### [WORK TO COMPLETE]
Could you repeat, exactly and with no pictures, only the lines from the start of the records through the line containing "purple brick A4:B4"?

Scene change data
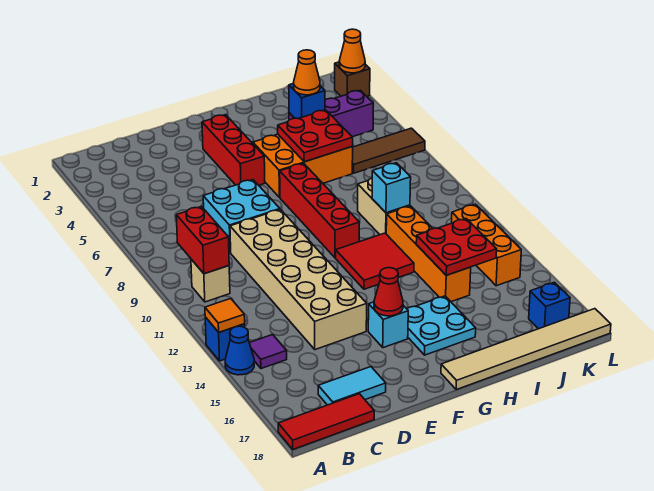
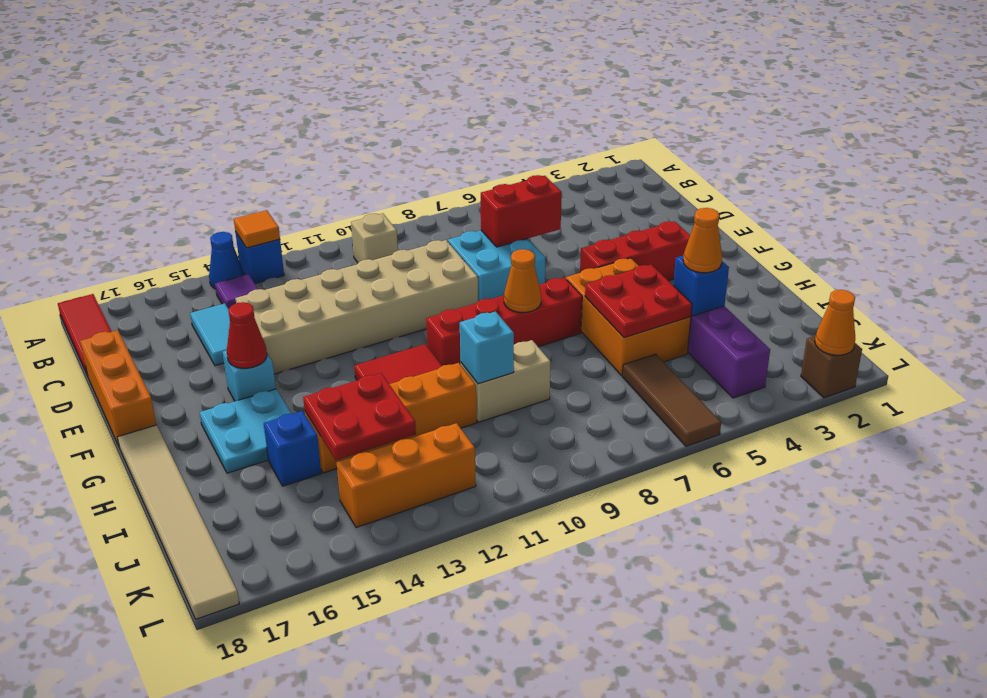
red brick B9:B10 level 2 -> red brick D6:D7 level 2
cyan tile C17:D17 level 1 -> cyan tile C15:D15 level 1
none -> orange brick D18:F18 level 1
none -> orange cone G8 level 2
blue brick K17 level 1 -> blue brick I15 level 1

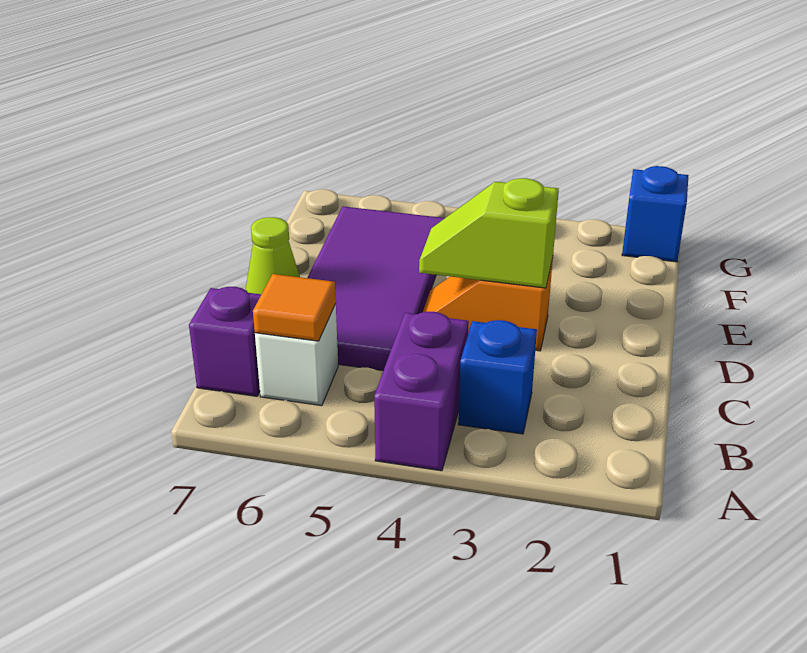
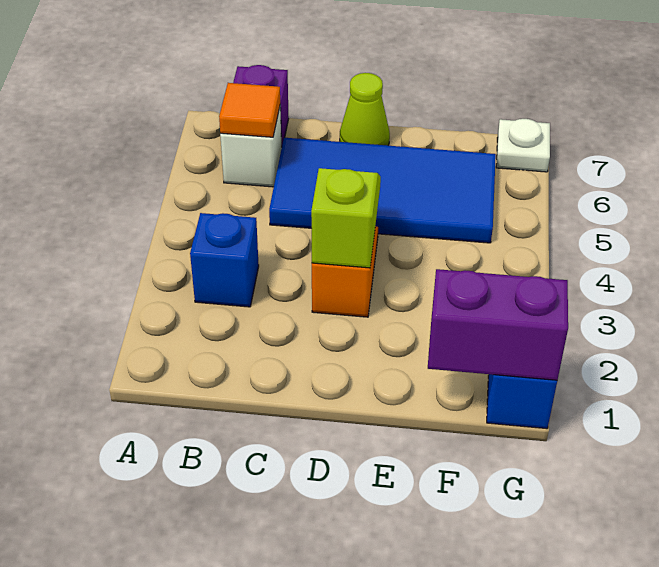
purple brick A4:B4 level 1 -> purple brick F1:G1 level 2
purple tile C5:F6 level 1 -> blue tile C5:F6 level 1
none -> white plate G7 level 1

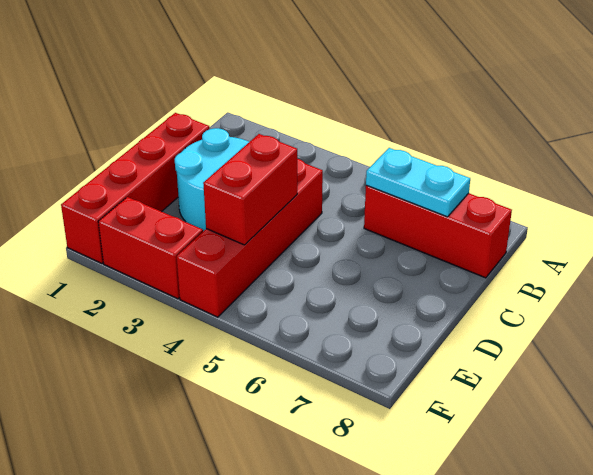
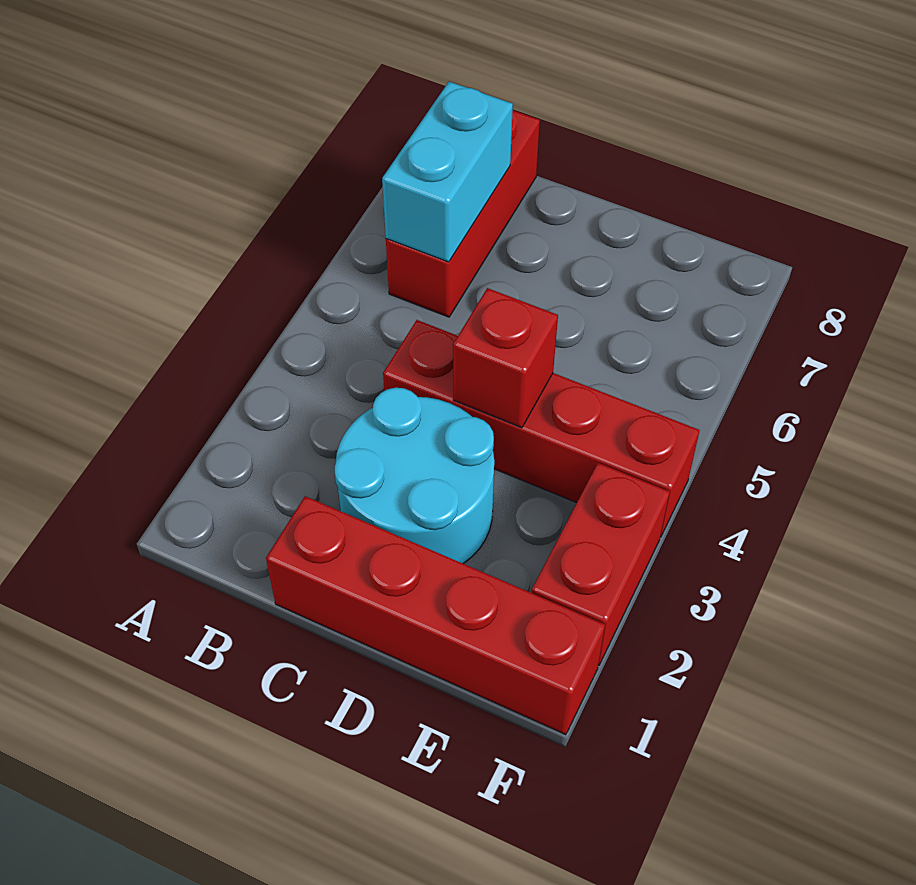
cyan plate B6:B7 level 2 -> cyan brick B6:B7 level 2
red brick D4:E4 level 2 -> red brick D4 level 2

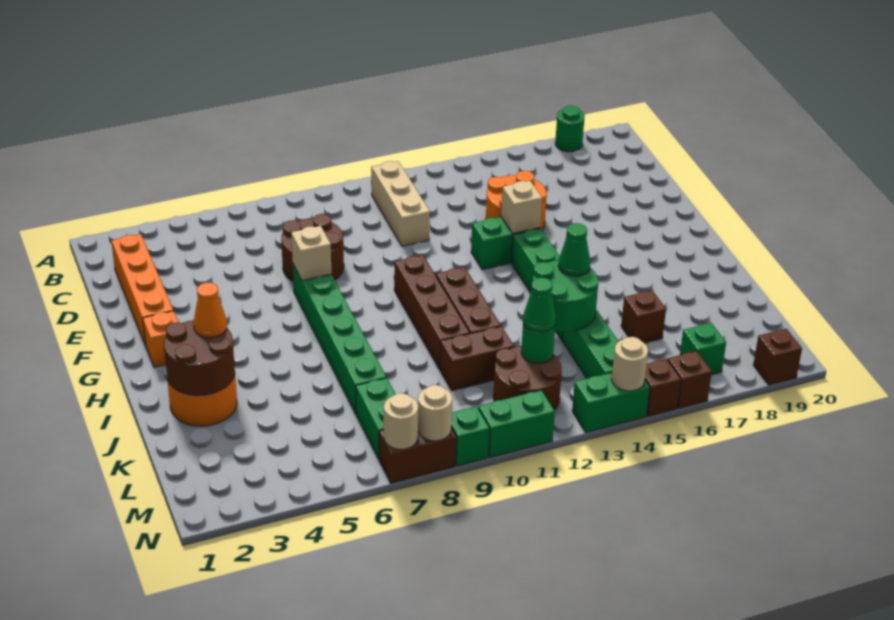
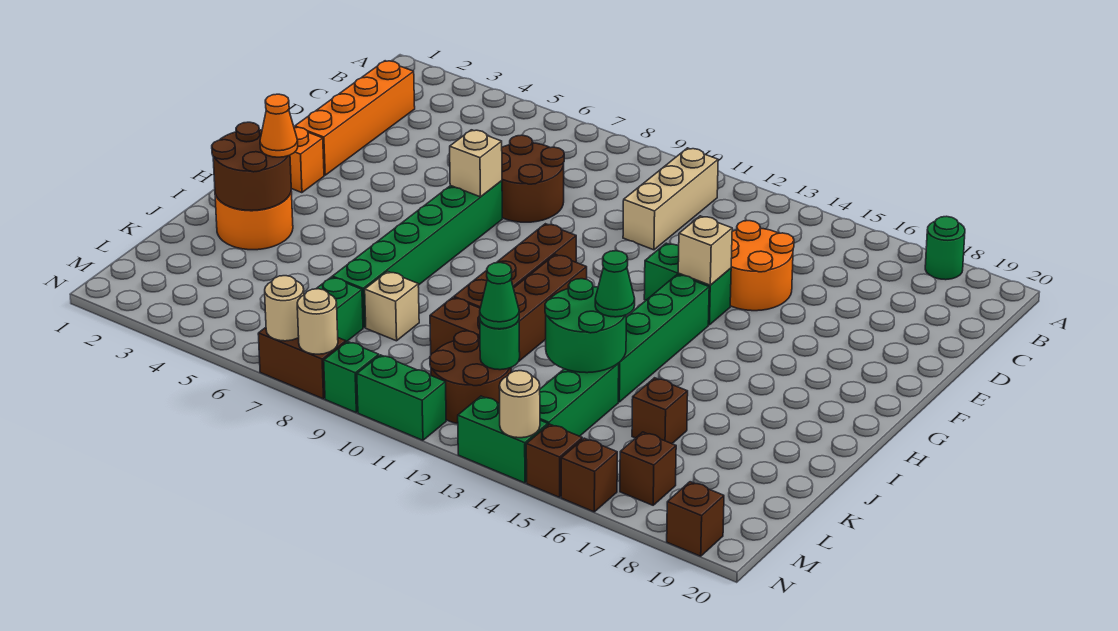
none -> tan brick K8 level 1
green brick M17 level 1 -> brown brick M17 level 1

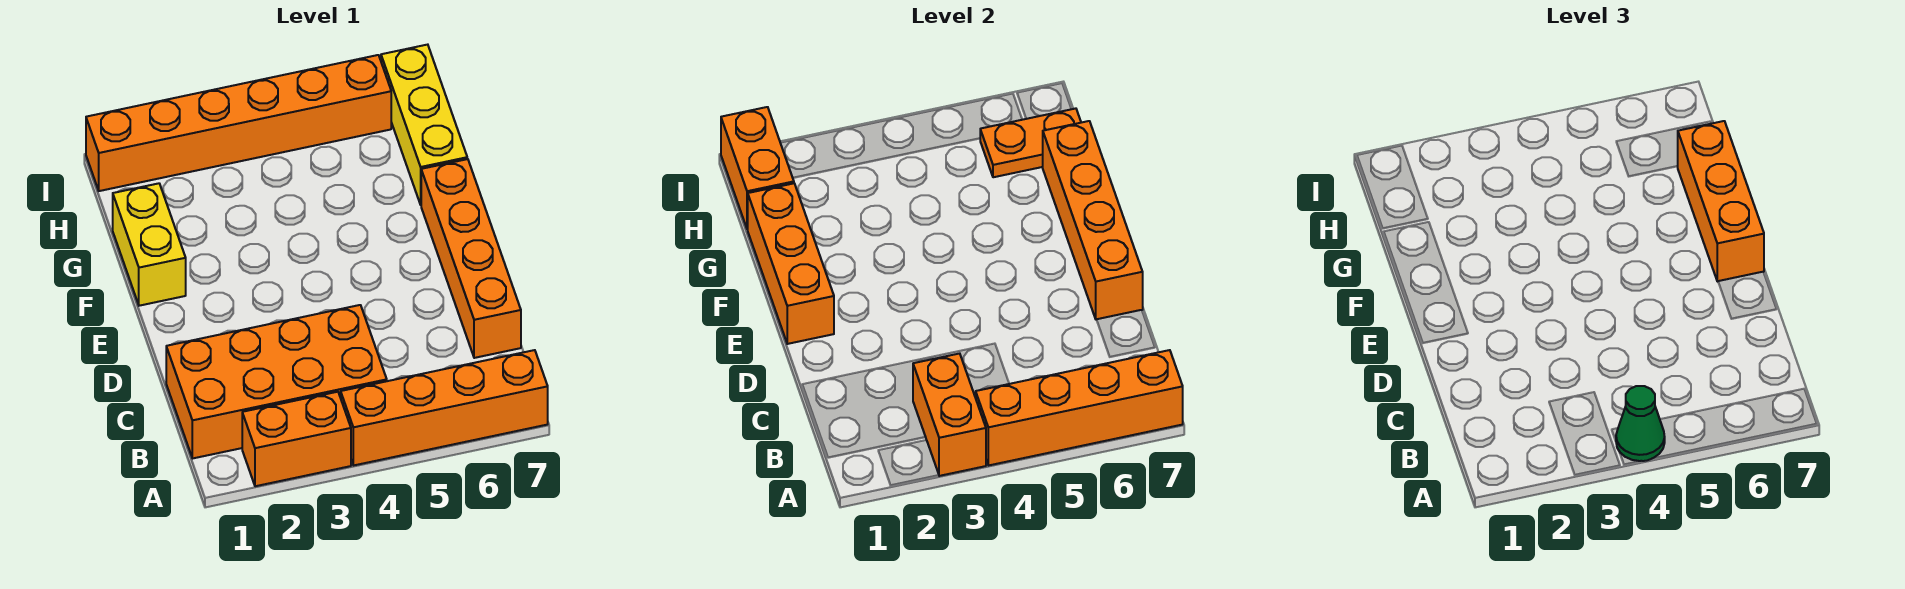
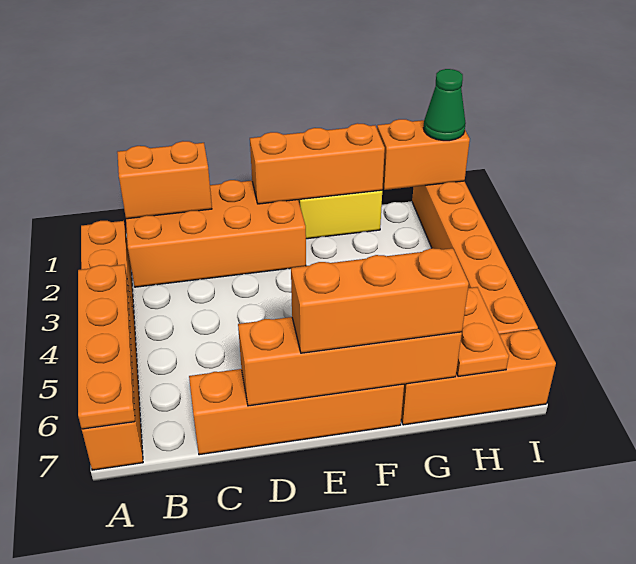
orange brick A3:B3 level 2 -> orange brick B1:C1 level 2
orange brick A4:A7 level 2 -> orange plate A4:A7 level 2
green cone A4 level 3 -> green cone I1 level 3
orange brick B1:C4 level 1 -> orange brick B1:E2 level 1
yellow brick G7:I7 level 1 -> orange brick G7:I7 level 1

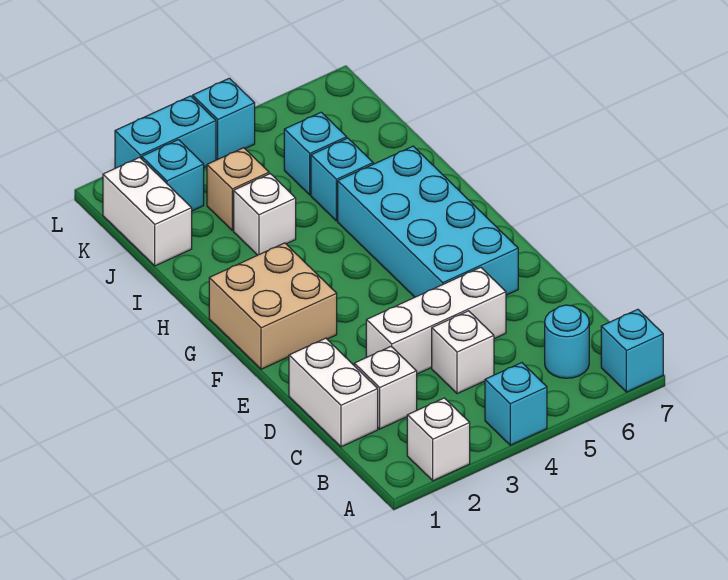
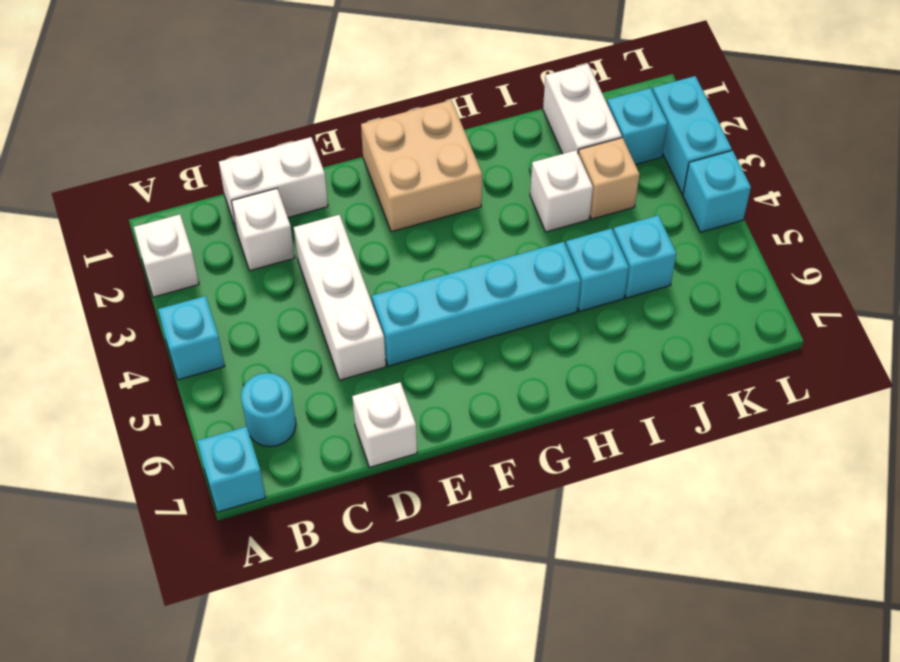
white brick C4 level 1 -> white brick D7 level 1
cyan brick E5:H6 level 1 -> cyan brick E5:H5 level 1
white brick J1:K1 level 1 -> white brick J1:J2 level 1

### [TASK RESPONSE]
red brick B9:B10 level 2 -> red brick D6:D7 level 2
cyan tile C17:D17 level 1 -> cyan tile C15:D15 level 1
none -> orange brick D18:F18 level 1
none -> orange cone G8 level 2
blue brick K17 level 1 -> blue brick I15 level 1

purple brick A4:B4 level 1 -> purple brick F1:G1 level 2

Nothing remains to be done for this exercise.